What you have to do:
Of all the entries below, retype only the lines from the one with "R4: 10k (COM, N012) -> 10k (+3V3, N012)" through the one with "XT3: none -> 6MHz (N002, N024)", exactly as they appear.

Data provided:
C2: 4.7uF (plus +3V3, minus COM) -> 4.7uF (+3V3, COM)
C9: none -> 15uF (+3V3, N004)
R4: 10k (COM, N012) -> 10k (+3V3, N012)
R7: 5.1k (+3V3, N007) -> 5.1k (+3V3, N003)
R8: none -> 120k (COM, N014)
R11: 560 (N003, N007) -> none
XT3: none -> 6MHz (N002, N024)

==

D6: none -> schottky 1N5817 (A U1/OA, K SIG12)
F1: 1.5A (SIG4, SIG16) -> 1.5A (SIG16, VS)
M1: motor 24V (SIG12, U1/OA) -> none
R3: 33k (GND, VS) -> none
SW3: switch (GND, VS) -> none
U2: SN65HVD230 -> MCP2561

Result below:
R4: 10k (COM, N012) -> 10k (+3V3, N012)
R7: 5.1k (+3V3, N007) -> 5.1k (+3V3, N003)
R8: none -> 120k (COM, N014)
R11: 560 (N003, N007) -> none
XT3: none -> 6MHz (N002, N024)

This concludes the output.